- _Exercise aim_
Could you retype all of the entries exactly, without their pictures?
[Available records Boundary: Start]
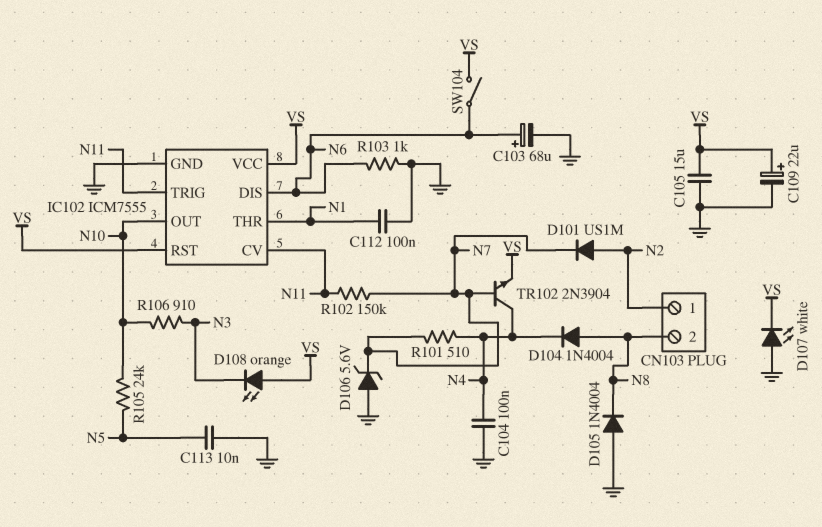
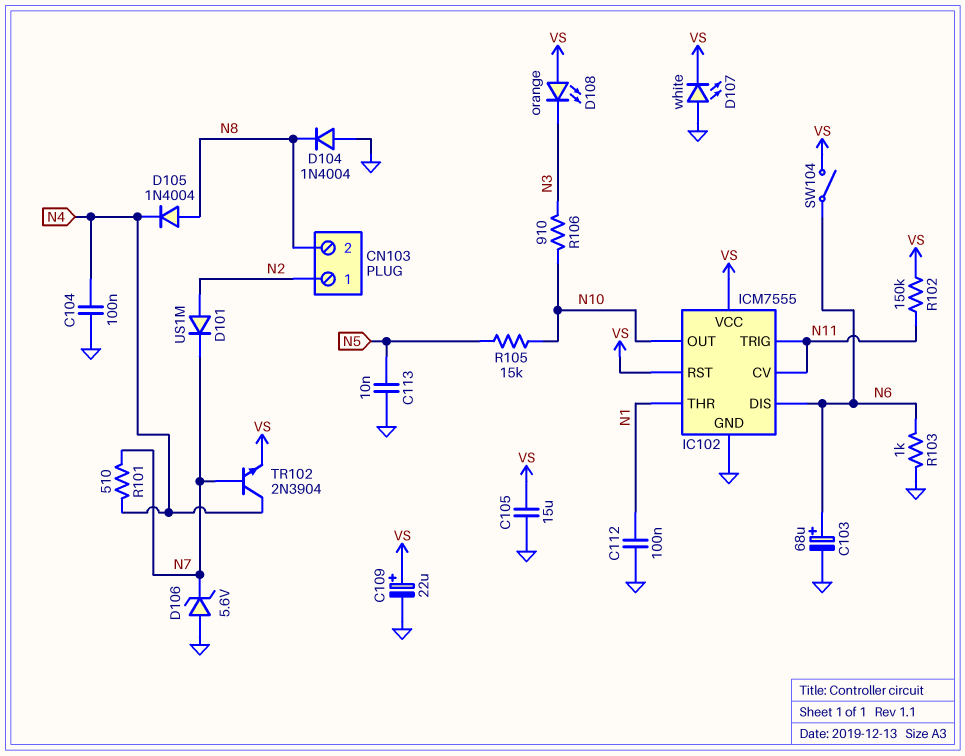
D104: diode 1N4004 (A N8, K N4) -> diode 1N4004 (A GND, K N8)
D105: diode 1N4004 (A GND, K N8) -> diode 1N4004 (A N8, K N4)
R102: 150k (N7, N11) -> 150k (N11, VS)
R105: 24k (N5, N10) -> 15k (N5, N10)

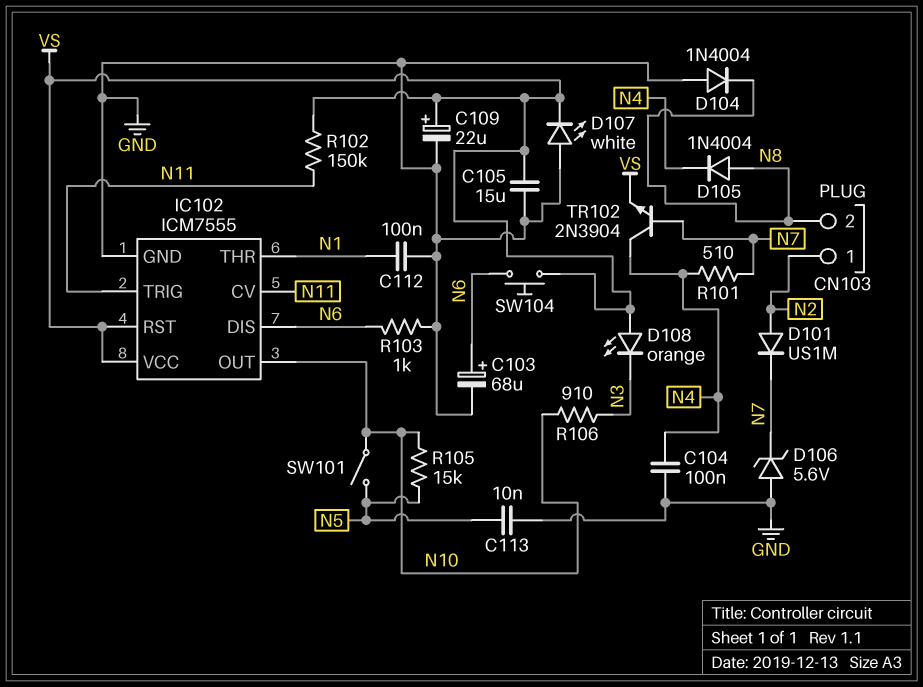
SW101: none -> switch (N5, N10)
SW104: switch (N6, VS) -> button (N6, VS)

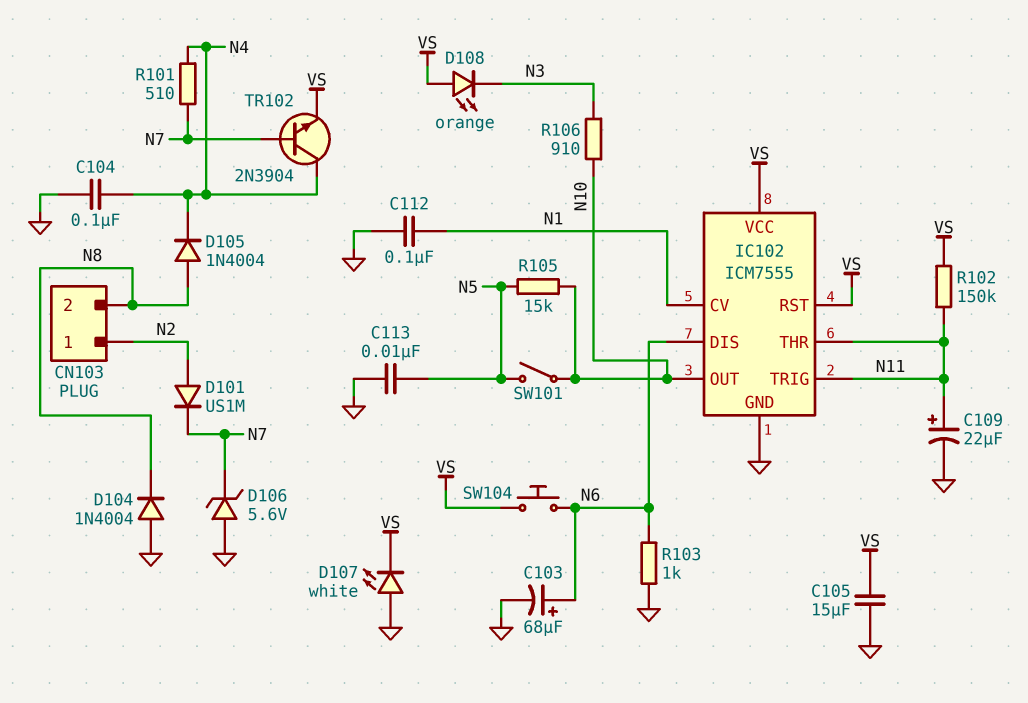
C109: 22uF (plus VS, minus GND) -> 22uF (plus N11, minus GND)
IC102 pin CV: N11 -> N1
IC102 pin THR: N1 -> N11

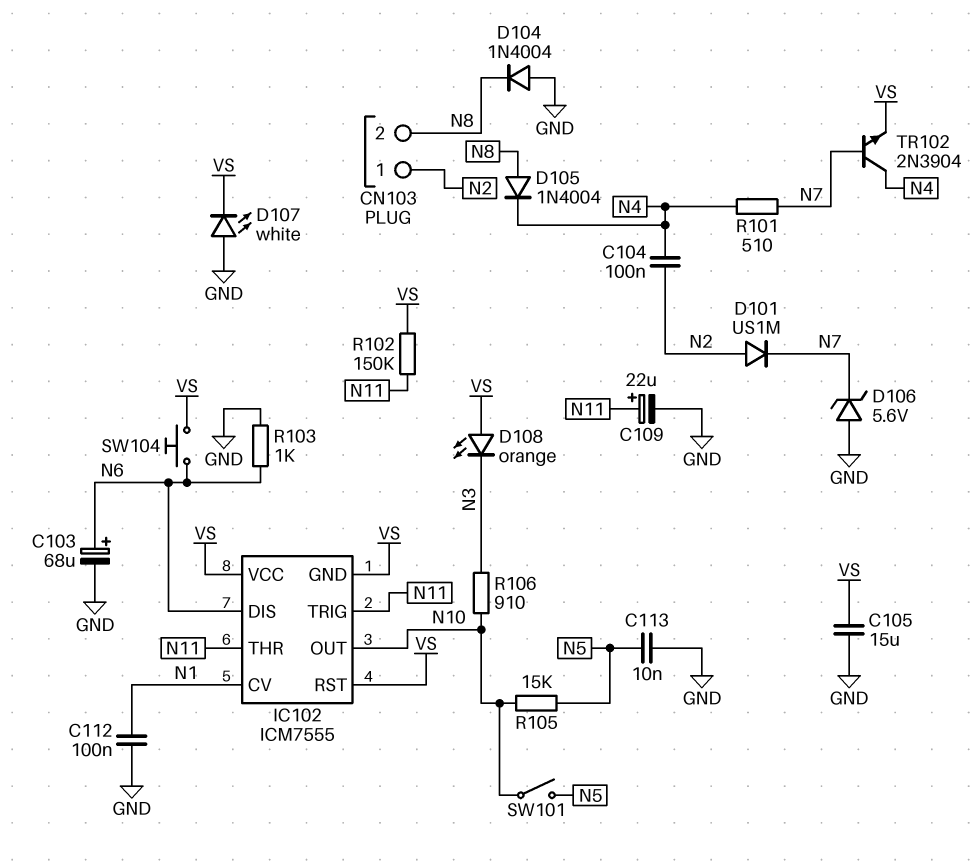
C104: 100nF (GND, N4) -> 100nF (N2, N4)
IC102 pin GND: GND -> VS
[Available records Boundary: End]
- _Task result_
D104: diode 1N4004 (A N8, K N4) -> diode 1N4004 (A GND, K N8)
D105: diode 1N4004 (A GND, K N8) -> diode 1N4004 (A N8, K N4)
R102: 150k (N7, N11) -> 150k (N11, VS)
R105: 24k (N5, N10) -> 15k (N5, N10)

SW101: none -> switch (N5, N10)
SW104: switch (N6, VS) -> button (N6, VS)

C109: 22uF (plus VS, minus GND) -> 22uF (plus N11, minus GND)
IC102 pin CV: N11 -> N1
IC102 pin THR: N1 -> N11

C104: 100nF (GND, N4) -> 100nF (N2, N4)
IC102 pin GND: GND -> VS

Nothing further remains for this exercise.